"""

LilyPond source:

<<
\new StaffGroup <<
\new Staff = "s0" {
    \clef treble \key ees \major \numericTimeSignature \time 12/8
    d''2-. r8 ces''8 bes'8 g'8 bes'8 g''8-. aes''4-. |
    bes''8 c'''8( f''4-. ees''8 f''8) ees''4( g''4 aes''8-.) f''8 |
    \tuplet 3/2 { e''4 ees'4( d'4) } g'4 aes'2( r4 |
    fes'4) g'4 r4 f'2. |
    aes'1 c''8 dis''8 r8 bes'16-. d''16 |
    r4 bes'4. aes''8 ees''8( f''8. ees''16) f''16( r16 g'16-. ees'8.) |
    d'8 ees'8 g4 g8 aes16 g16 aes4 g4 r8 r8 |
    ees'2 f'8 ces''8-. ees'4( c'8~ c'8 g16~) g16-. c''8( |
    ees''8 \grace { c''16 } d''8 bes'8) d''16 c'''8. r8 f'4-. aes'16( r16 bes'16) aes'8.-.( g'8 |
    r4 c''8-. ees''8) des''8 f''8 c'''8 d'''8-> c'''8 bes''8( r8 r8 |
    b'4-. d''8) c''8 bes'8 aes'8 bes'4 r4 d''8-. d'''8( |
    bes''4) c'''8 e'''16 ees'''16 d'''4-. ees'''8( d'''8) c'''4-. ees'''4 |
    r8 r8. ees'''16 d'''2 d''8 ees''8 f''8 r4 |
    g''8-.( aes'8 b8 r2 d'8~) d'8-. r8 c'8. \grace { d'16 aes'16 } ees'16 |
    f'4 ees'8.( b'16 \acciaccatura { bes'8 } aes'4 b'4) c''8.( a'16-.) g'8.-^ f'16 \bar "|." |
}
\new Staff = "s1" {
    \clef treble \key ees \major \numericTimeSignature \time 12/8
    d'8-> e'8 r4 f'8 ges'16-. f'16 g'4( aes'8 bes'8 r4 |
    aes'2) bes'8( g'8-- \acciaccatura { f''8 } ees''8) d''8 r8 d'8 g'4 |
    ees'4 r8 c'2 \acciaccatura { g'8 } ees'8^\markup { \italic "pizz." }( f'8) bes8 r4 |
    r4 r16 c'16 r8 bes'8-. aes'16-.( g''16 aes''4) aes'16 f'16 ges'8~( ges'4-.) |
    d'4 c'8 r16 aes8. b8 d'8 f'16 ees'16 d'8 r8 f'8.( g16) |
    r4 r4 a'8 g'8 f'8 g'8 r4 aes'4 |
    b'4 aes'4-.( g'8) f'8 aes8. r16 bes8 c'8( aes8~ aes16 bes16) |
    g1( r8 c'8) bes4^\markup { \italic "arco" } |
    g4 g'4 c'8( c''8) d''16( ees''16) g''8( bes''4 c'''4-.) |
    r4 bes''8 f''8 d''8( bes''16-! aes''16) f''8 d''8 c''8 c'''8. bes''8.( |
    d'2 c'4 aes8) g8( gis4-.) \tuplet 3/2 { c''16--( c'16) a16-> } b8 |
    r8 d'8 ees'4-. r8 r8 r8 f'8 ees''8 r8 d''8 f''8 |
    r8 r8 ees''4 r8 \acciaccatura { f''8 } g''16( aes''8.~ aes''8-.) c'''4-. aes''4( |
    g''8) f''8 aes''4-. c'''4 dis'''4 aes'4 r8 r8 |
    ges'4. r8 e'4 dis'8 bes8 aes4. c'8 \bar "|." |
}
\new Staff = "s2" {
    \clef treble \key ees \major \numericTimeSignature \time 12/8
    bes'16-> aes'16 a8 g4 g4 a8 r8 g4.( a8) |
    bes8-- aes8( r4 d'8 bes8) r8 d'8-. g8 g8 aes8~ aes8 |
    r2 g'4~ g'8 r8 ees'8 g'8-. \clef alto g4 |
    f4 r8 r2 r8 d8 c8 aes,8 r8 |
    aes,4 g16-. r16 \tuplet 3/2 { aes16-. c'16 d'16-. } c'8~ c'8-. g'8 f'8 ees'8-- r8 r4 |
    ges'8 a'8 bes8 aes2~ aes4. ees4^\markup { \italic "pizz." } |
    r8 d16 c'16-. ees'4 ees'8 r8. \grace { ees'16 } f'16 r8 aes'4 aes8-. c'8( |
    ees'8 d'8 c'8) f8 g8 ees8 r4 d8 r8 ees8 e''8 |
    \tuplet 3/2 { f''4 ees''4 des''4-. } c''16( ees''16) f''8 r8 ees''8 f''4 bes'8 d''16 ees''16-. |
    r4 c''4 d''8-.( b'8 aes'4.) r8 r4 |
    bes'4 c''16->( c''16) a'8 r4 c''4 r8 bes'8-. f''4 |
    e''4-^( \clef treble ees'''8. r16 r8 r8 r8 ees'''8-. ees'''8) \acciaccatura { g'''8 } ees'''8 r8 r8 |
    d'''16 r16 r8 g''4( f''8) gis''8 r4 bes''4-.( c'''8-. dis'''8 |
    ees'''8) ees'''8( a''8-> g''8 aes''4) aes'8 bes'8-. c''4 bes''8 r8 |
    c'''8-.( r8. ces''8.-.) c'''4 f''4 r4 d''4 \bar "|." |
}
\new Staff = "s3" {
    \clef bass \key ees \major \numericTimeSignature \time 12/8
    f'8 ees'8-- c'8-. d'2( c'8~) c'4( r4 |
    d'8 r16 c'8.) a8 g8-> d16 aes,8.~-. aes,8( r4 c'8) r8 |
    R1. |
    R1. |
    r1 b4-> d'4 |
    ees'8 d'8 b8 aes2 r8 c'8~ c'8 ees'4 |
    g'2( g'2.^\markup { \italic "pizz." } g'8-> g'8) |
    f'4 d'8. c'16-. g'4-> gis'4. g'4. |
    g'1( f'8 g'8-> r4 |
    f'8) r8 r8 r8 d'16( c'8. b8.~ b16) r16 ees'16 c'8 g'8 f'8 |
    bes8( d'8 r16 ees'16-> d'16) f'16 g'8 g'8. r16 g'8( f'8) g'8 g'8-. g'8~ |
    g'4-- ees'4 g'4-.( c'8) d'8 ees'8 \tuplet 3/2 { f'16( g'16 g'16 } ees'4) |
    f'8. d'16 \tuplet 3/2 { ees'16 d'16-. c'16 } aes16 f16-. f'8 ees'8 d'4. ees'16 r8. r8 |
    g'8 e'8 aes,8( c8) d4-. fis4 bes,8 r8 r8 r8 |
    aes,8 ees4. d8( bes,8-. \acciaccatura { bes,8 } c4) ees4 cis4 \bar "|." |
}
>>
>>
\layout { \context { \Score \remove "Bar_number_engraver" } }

"""

From the LilyPond source above, copy out only the lines that contain the string "tuplet", counting a match only when the case is the same.

REPLY:
    \tuplet 3/2 { e''4 ees'4( d'4) } g'4 aes'2( r4 |
    d'2 c'4 aes8) g8( gis4-.) \tuplet 3/2 { c''16--( c'16) a16-> } b8 |
    aes,4 g16-. r16 \tuplet 3/2 { aes16-. c'16 d'16-. } c'8~ c'8-. g'8 f'8 ees'8-- r8 r4 |
    \tuplet 3/2 { f''4 ees''4 des''4-. } c''16( ees''16) f''8 r8 ees''8 f''4 bes'8 d''16 ees''16-. |
    g'4-- ees'4 g'4-.( c'8) d'8 ees'8 \tuplet 3/2 { f'16( g'16 g'16 } ees'4) |
    f'8. d'16 \tuplet 3/2 { ees'16 d'16-. c'16 } aes16 f16-. f'8 ees'8 d'4. ees'16 r8. r8 |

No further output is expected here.